▶ [INFORMATION]
»»

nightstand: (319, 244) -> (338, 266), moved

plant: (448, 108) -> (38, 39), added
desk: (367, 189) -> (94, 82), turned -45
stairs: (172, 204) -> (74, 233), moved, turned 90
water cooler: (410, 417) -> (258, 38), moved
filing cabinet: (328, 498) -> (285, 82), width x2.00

««

▶ [WORK INSTRUCTIONS] Copy out every line from the data above that has "moved" in it.

▶ [RESULT OF THE EXERCISE]
nightstand: (319, 244) -> (338, 266), moved
stairs: (172, 204) -> (74, 233), moved, turned 90
water cooler: (410, 417) -> (258, 38), moved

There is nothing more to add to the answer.